(Change detection outputs)
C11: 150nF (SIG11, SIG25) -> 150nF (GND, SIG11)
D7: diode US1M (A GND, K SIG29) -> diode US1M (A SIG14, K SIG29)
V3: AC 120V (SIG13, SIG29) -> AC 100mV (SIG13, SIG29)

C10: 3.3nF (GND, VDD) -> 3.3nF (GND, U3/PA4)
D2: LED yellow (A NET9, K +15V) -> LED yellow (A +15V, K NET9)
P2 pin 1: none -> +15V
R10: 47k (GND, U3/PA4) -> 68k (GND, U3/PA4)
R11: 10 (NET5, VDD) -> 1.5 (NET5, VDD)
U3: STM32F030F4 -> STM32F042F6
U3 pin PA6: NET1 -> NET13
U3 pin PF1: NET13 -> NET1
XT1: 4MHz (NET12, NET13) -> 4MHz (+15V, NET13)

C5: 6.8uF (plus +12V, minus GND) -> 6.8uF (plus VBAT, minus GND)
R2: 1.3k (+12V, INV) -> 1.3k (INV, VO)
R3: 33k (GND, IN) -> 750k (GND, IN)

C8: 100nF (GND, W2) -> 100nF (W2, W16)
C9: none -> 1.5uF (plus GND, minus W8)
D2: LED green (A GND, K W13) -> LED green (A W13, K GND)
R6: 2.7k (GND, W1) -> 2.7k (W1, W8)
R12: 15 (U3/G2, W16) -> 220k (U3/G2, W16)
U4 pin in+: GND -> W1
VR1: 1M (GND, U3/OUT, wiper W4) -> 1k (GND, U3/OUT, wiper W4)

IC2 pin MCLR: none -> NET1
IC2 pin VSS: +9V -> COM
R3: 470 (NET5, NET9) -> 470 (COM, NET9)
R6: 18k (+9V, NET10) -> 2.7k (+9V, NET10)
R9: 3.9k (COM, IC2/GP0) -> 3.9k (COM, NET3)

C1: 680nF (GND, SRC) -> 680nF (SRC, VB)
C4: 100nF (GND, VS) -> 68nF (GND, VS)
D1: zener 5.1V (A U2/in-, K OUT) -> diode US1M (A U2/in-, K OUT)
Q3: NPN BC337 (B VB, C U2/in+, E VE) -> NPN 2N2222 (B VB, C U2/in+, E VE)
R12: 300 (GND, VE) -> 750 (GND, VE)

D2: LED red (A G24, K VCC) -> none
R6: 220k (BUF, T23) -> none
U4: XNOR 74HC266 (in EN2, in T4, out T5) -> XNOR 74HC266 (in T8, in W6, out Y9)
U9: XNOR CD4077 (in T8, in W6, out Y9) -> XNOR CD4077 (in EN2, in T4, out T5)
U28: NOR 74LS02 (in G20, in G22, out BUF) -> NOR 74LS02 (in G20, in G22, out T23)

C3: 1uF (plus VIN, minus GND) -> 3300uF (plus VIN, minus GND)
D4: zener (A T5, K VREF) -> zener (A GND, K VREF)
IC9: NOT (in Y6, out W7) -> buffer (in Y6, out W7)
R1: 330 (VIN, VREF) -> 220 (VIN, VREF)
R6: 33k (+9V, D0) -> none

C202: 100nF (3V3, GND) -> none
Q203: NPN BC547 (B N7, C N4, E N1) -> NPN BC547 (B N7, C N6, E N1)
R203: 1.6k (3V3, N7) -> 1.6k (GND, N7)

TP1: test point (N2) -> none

▶ **How to complete this task**:
The lines above, from the first through the one containing "R6: 33k (+9V, D0) -> none", must be restated word for word, with nothing added.

▶ **Answer space**:
C11: 150nF (SIG11, SIG25) -> 150nF (GND, SIG11)
D7: diode US1M (A GND, K SIG29) -> diode US1M (A SIG14, K SIG29)
V3: AC 120V (SIG13, SIG29) -> AC 100mV (SIG13, SIG29)

C10: 3.3nF (GND, VDD) -> 3.3nF (GND, U3/PA4)
D2: LED yellow (A NET9, K +15V) -> LED yellow (A +15V, K NET9)
P2 pin 1: none -> +15V
R10: 47k (GND, U3/PA4) -> 68k (GND, U3/PA4)
R11: 10 (NET5, VDD) -> 1.5 (NET5, VDD)
U3: STM32F030F4 -> STM32F042F6
U3 pin PA6: NET1 -> NET13
U3 pin PF1: NET13 -> NET1
XT1: 4MHz (NET12, NET13) -> 4MHz (+15V, NET13)

C5: 6.8uF (plus +12V, minus GND) -> 6.8uF (plus VBAT, minus GND)
R2: 1.3k (+12V, INV) -> 1.3k (INV, VO)
R3: 33k (GND, IN) -> 750k (GND, IN)

C8: 100nF (GND, W2) -> 100nF (W2, W16)
C9: none -> 1.5uF (plus GND, minus W8)
D2: LED green (A GND, K W13) -> LED green (A W13, K GND)
R6: 2.7k (GND, W1) -> 2.7k (W1, W8)
R12: 15 (U3/G2, W16) -> 220k (U3/G2, W16)
U4 pin in+: GND -> W1
VR1: 1M (GND, U3/OUT, wiper W4) -> 1k (GND, U3/OUT, wiper W4)

IC2 pin MCLR: none -> NET1
IC2 pin VSS: +9V -> COM
R3: 470 (NET5, NET9) -> 470 (COM, NET9)
R6: 18k (+9V, NET10) -> 2.7k (+9V, NET10)
R9: 3.9k (COM, IC2/GP0) -> 3.9k (COM, NET3)

C1: 680nF (GND, SRC) -> 680nF (SRC, VB)
C4: 100nF (GND, VS) -> 68nF (GND, VS)
D1: zener 5.1V (A U2/in-, K OUT) -> diode US1M (A U2/in-, K OUT)
Q3: NPN BC337 (B VB, C U2/in+, E VE) -> NPN 2N2222 (B VB, C U2/in+, E VE)
R12: 300 (GND, VE) -> 750 (GND, VE)

D2: LED red (A G24, K VCC) -> none
R6: 220k (BUF, T23) -> none
U4: XNOR 74HC266 (in EN2, in T4, out T5) -> XNOR 74HC266 (in T8, in W6, out Y9)
U9: XNOR CD4077 (in T8, in W6, out Y9) -> XNOR CD4077 (in EN2, in T4, out T5)
U28: NOR 74LS02 (in G20, in G22, out BUF) -> NOR 74LS02 (in G20, in G22, out T23)

C3: 1uF (plus VIN, minus GND) -> 3300uF (plus VIN, minus GND)
D4: zener (A T5, K VREF) -> zener (A GND, K VREF)
IC9: NOT (in Y6, out W7) -> buffer (in Y6, out W7)
R1: 330 (VIN, VREF) -> 220 (VIN, VREF)
R6: 33k (+9V, D0) -> none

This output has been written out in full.